Colored object listings:
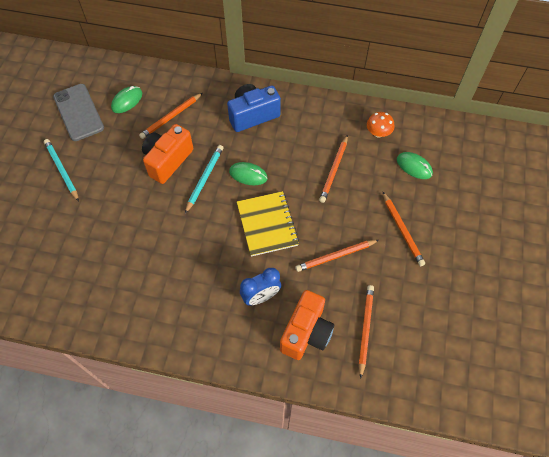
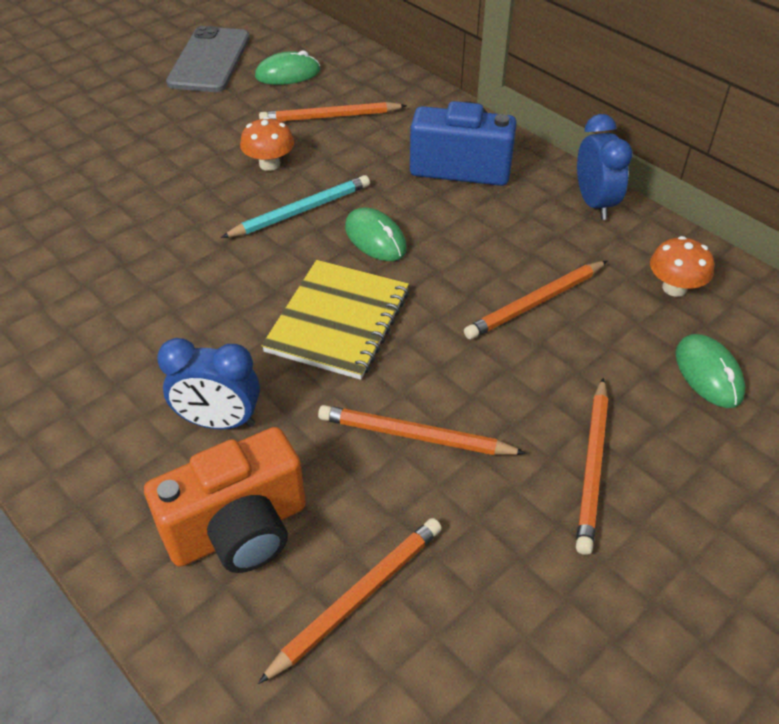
camera: 35 degrees right, 15 degrees down
(62, 170) = (116, 111): turquoise pencil -> none
(167, 160) = (269, 164): orange camera -> orange mushroom
(321, 106) = (594, 203): none -> blue clock

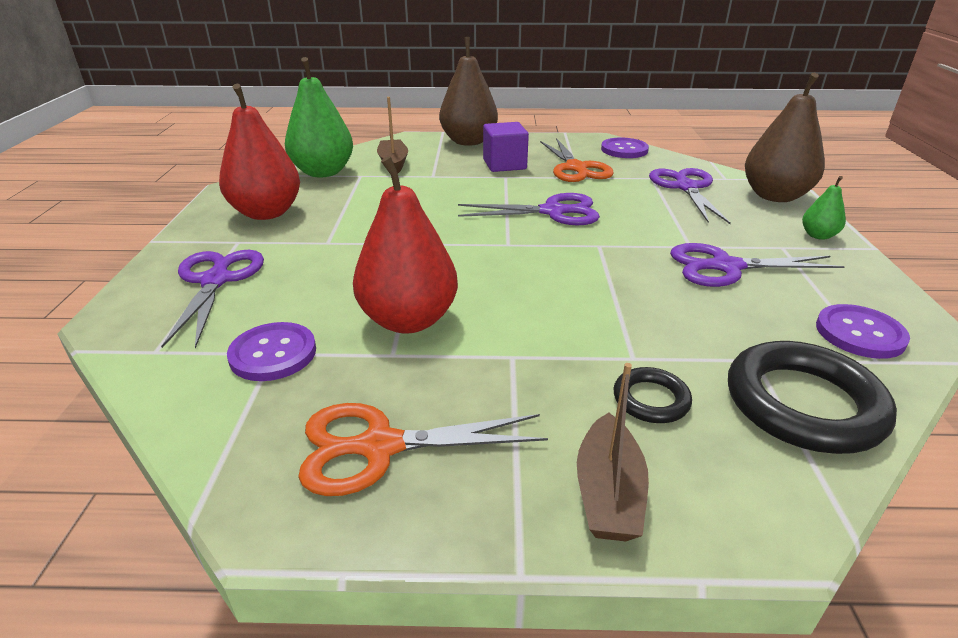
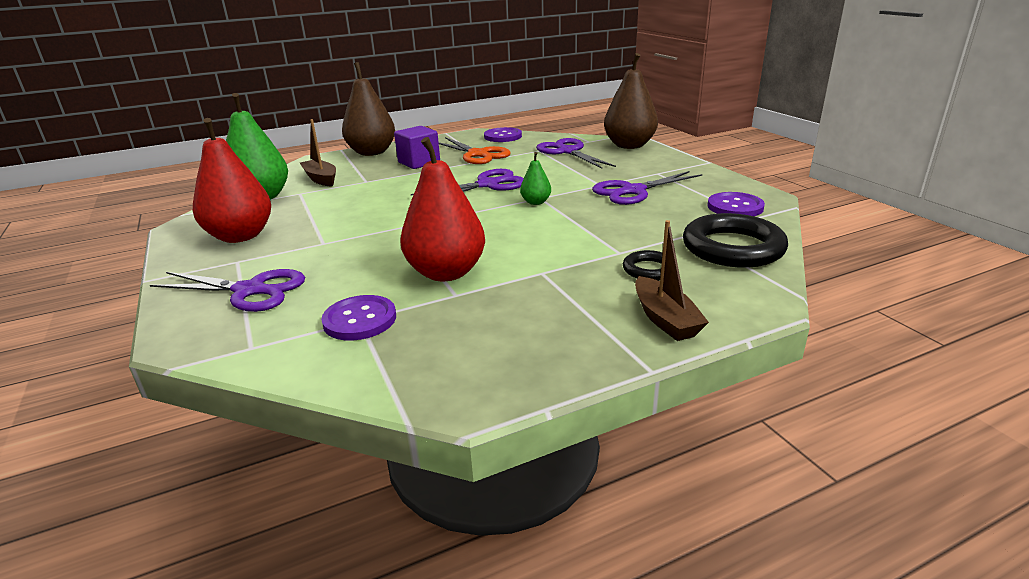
camera: 25 degrees left, 5 degrees down
(216, 281) = (250, 291): purple scissors -> purple scissors turned 135 degrees clockwise
(380, 446) = (502, 343): orange scissors -> none
(818, 235) = (673, 162): green pear -> green pear (536, 202)

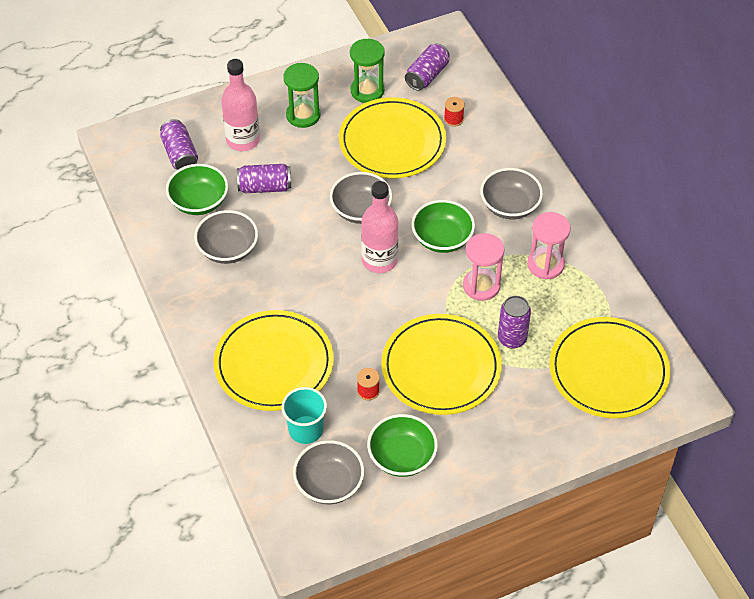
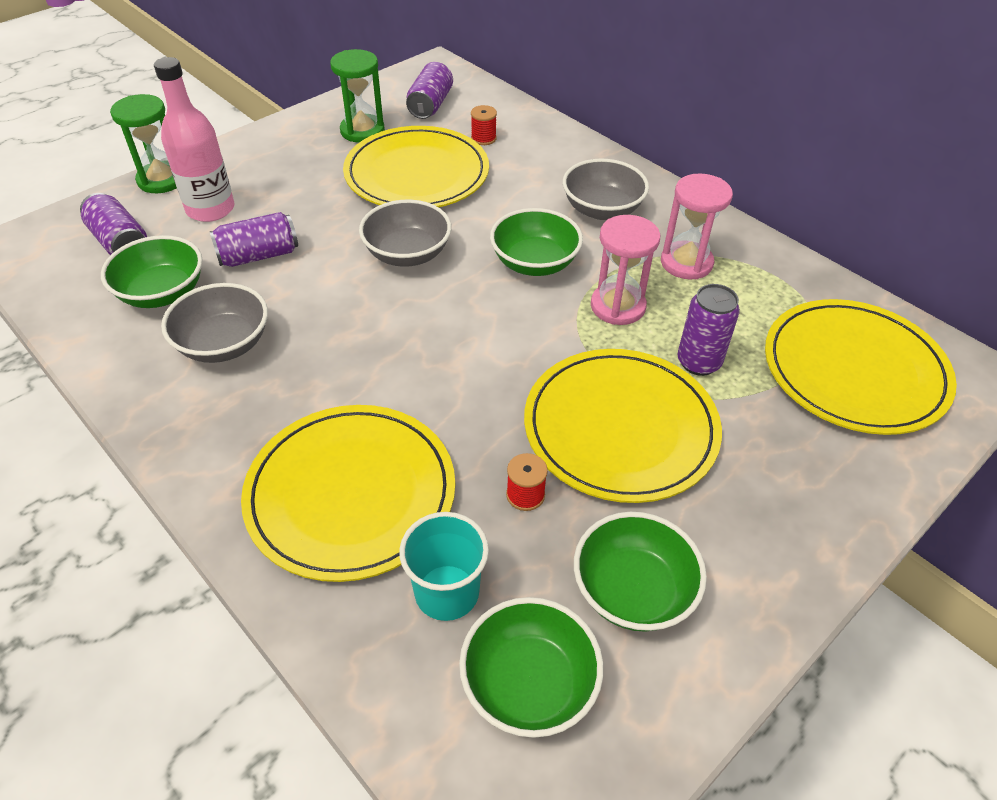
camera: 20 degrees left, 5 degrees down
(303, 115) = (287, 168): green hourglass -> green hourglass (162, 180)
(329, 484) = (529, 683): grey bowl -> green bowl
(379, 260) = (460, 307): pink bottle -> none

DIRECTIONS FOR THIS TASK: Output all the records above exactly, but without their images.

ANSWER:
camera: 35 degrees right, 15 degrees down
(62, 170) = (116, 111): turquoise pencil -> none
(167, 160) = (269, 164): orange camera -> orange mushroom
(321, 106) = (594, 203): none -> blue clock

camera: 25 degrees left, 5 degrees down
(216, 281) = (250, 291): purple scissors -> purple scissors turned 135 degrees clockwise
(380, 446) = (502, 343): orange scissors -> none
(818, 235) = (673, 162): green pear -> green pear (536, 202)

camera: 20 degrees left, 5 degrees down
(303, 115) = (287, 168): green hourglass -> green hourglass (162, 180)
(329, 484) = (529, 683): grey bowl -> green bowl
(379, 260) = (460, 307): pink bottle -> none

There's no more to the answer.